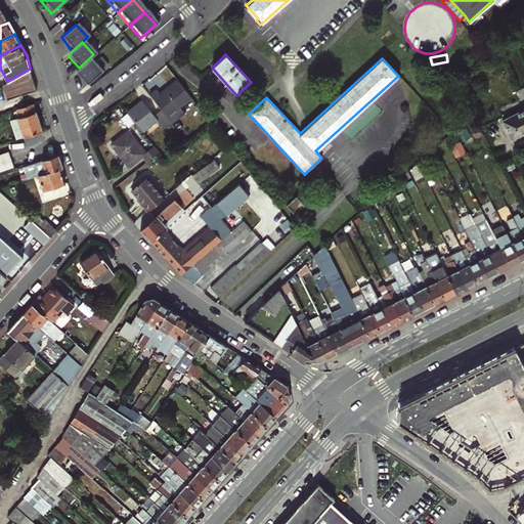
[(99,73),(88,59),(79,68),(73,73),(84,86),(99,73)]
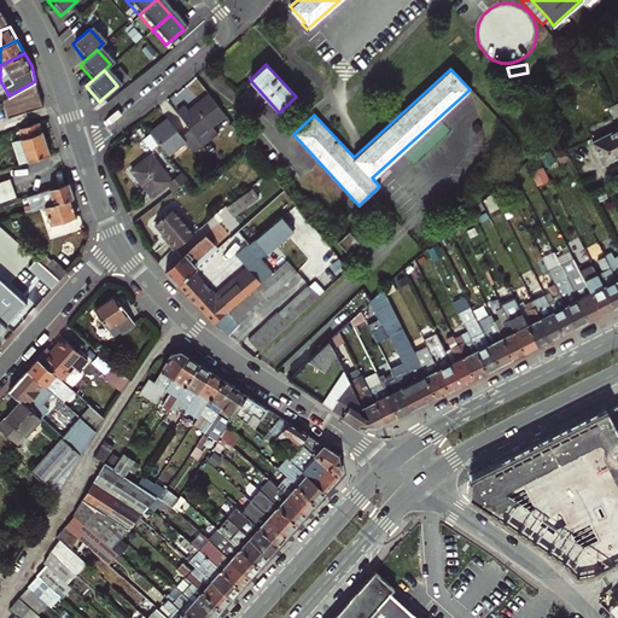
[(9,116),(42,104),(35,81),(9,95),(3,99),(9,116)]
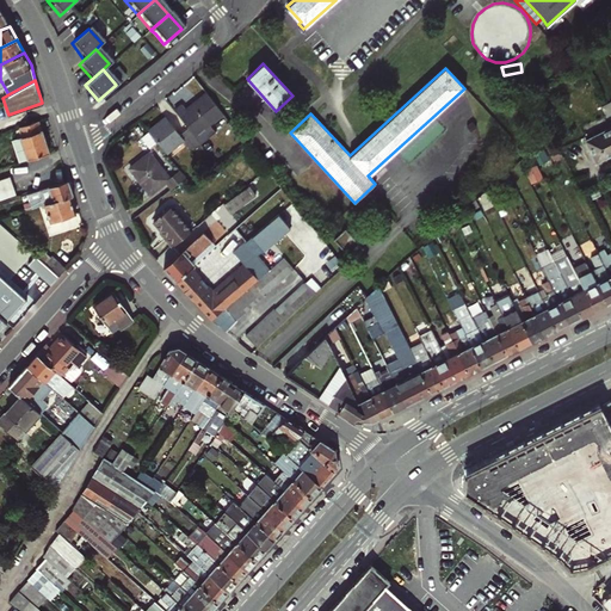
[(214,131),(208,123),(221,113),(222,112),(205,92),(197,99),(198,100),(186,110),(185,109),(181,104),(174,110),(186,125),(197,140),(199,142),(214,131)]
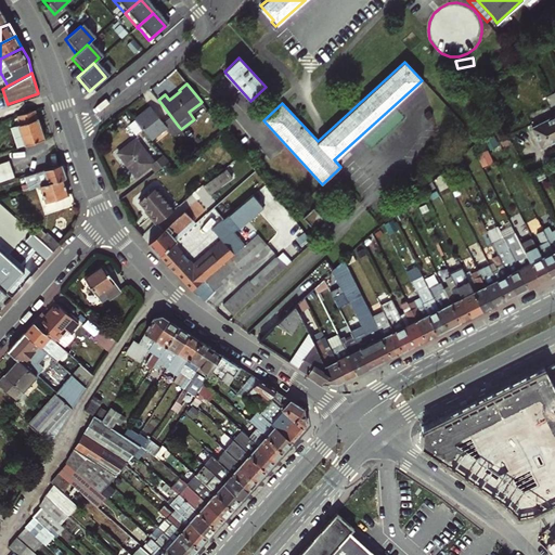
[(168,99),(169,100),(180,91),(179,90),(168,99)]
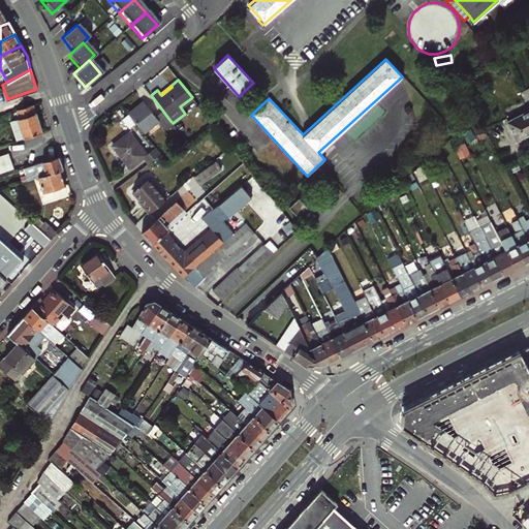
[(162,128),(170,121),(161,109),(154,116),(143,101),(128,113),(144,132),(157,122),(162,128)]
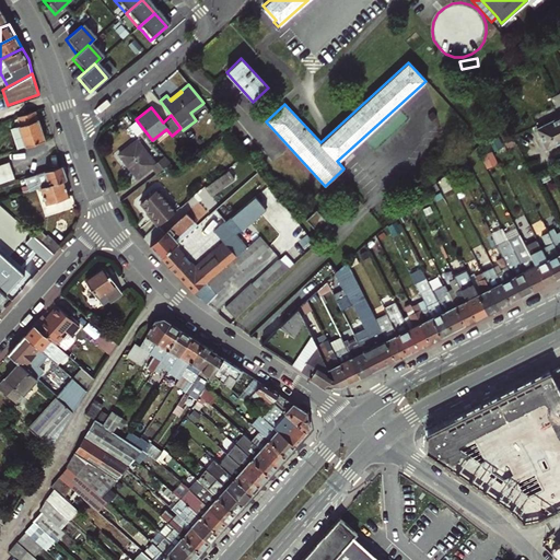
[(18,148),(45,139),(35,111),(18,116),(21,125),(11,128),(18,148)]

========================

▶ **Prompt**: Copy all the records above exactly, but leave out the pictures.

▶ **Response**:
[(99,73),(88,59),(79,68),(73,73),(84,86),(99,73)]
[(9,116),(42,104),(35,81),(9,95),(3,99),(9,116)]
[(214,131),(208,123),(221,113),(222,112),(205,92),(197,99),(198,100),(186,110),(185,109),(181,104),(174,110),(186,125),(197,140),(199,142),(214,131)]
[(168,99),(169,100),(180,91),(179,90),(168,99)]
[(162,128),(170,121),(161,109),(154,116),(143,101),(128,113),(144,132),(157,122),(162,128)]
[(18,148),(45,139),(35,111),(18,116),(21,125),(11,128),(18,148)]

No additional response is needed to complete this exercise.